__Before-and-after object listings__.

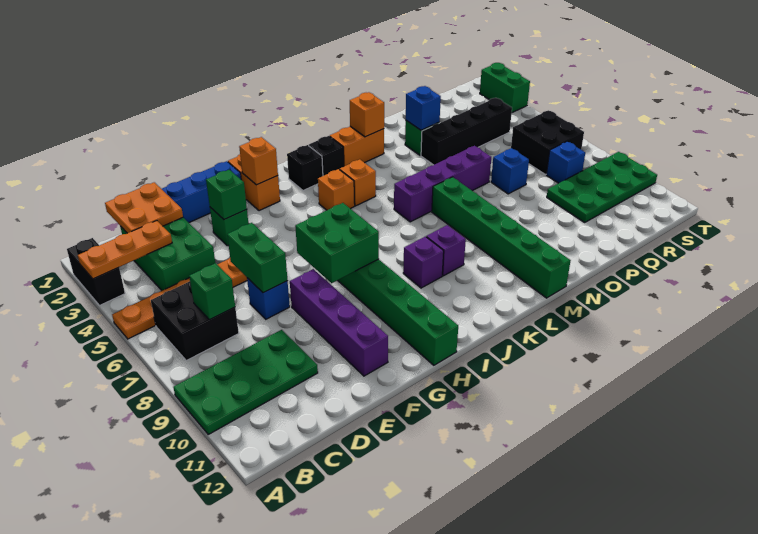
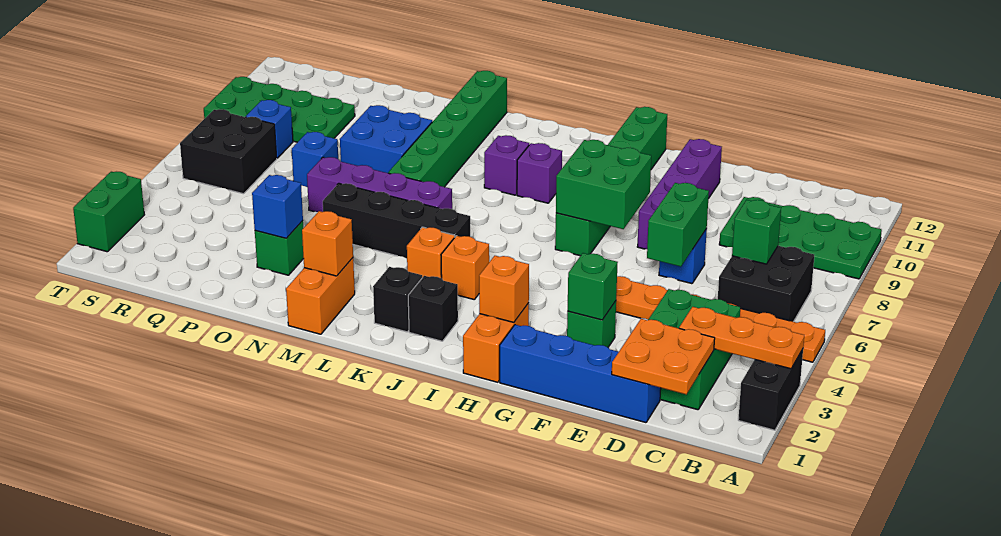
orange 1x2 brick [330,126,384,166] -> orange 1x2 brick turned to [286,258,355,334]
none -> blue 2x2 brick [340,105,432,173]
black 1x4 brick [421,98,512,165] -> black 1x4 brick moved to [323,183,470,258]

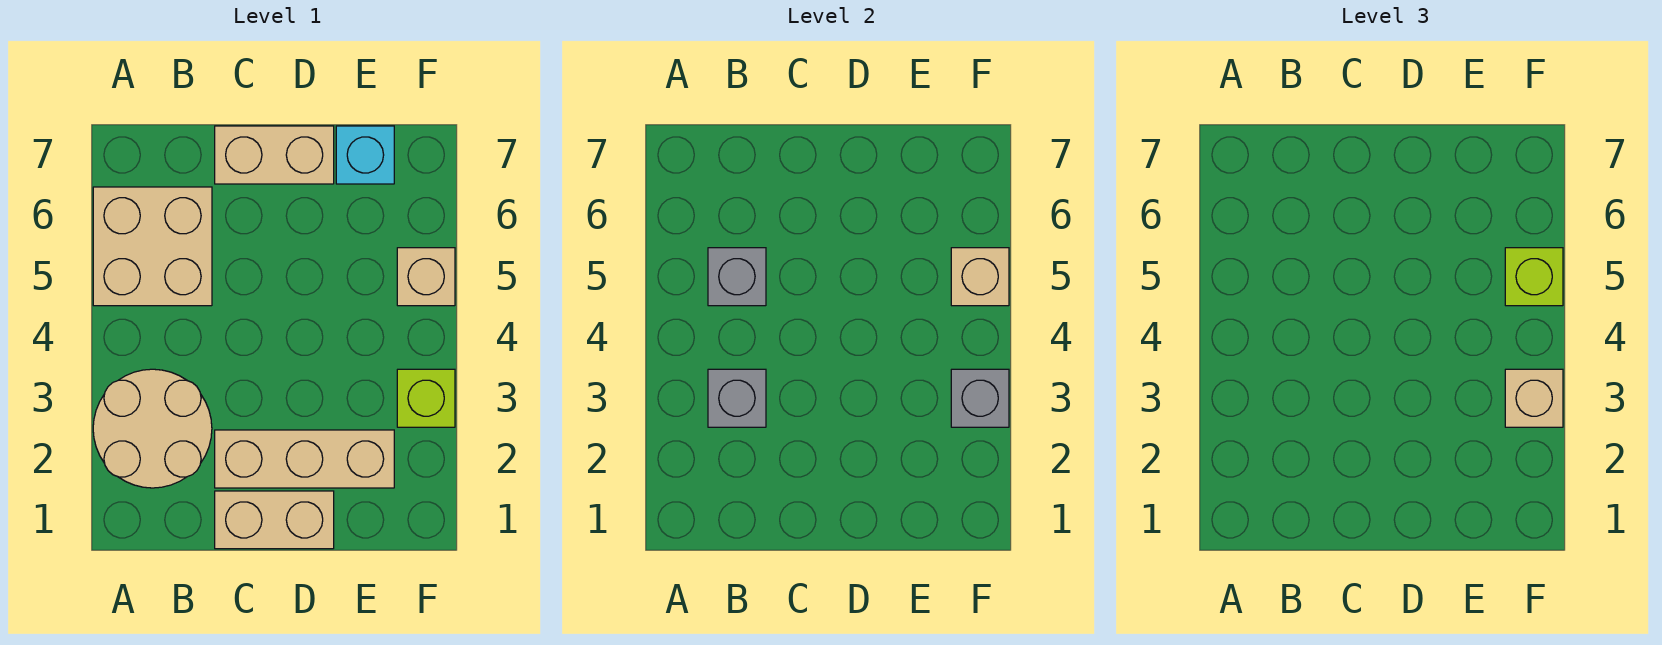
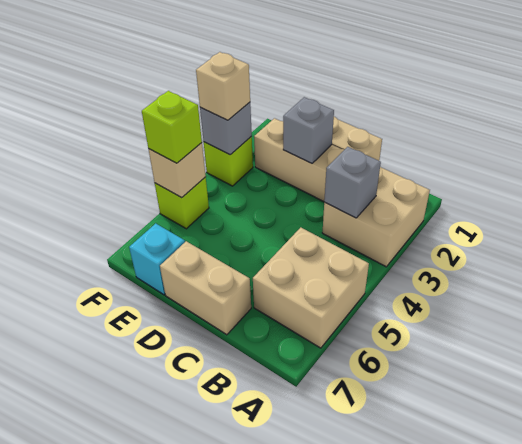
tan 2x2 round brick [93,369,212,488] -> tan 2x2 brick [322,167,430,267]
grey 1x1 brick [708,248,766,306] -> grey 1x1 brick moved to [283,97,334,163]
tan 1x1 brick [397,248,455,306] -> lime 1x1 brick [155,177,209,229]

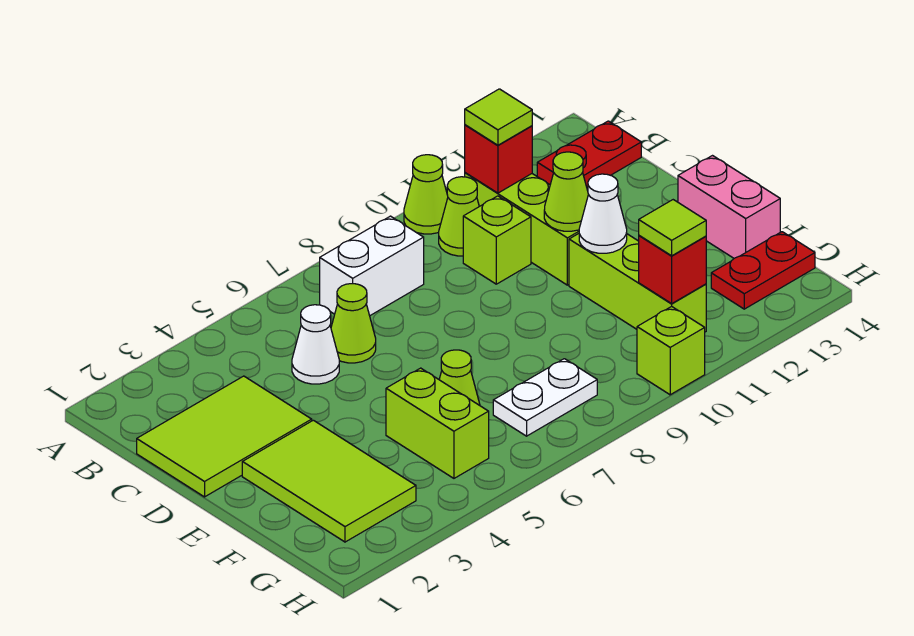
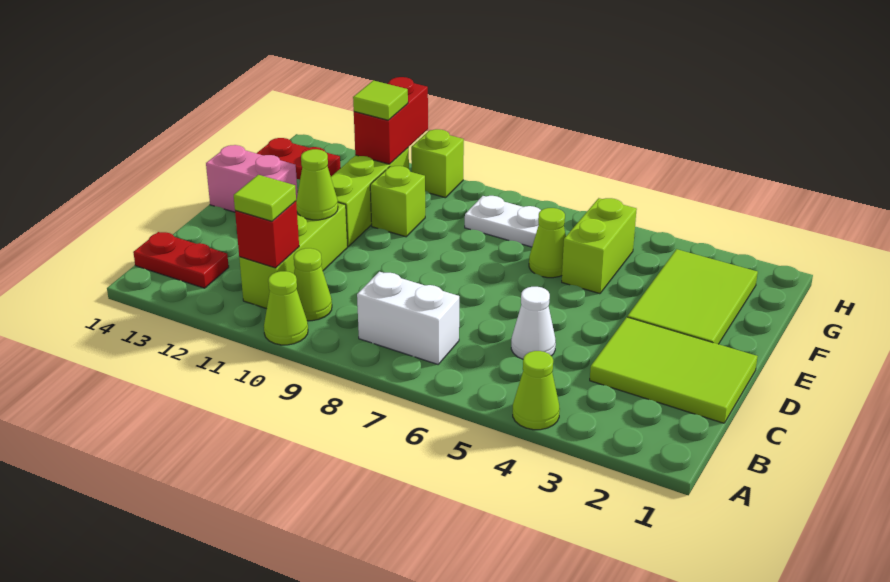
lime 1x1 cone [331,284,376,363] -> lime 1x1 cone moved to [513,351,560,430]
lime 1x1 brick [463,196,531,284] -> lime 1x1 brick moved to [370,166,425,237]
white 1x1 cone [579,174,627,253] -> none
pink 1x2 brick [678,156,780,258] -> pink 1x2 brick turned to [206,145,298,212]
red 1x1 brick [639,236,706,303] -> red 1x2 brick [354,77,428,164]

__Exercise prompt__. For every line in the data above that holds "turned", return the line itself.

__Written response__.
orange 1x2 brick [330,126,384,166] -> orange 1x2 brick turned to [286,258,355,334]
pink 1x2 brick [678,156,780,258] -> pink 1x2 brick turned to [206,145,298,212]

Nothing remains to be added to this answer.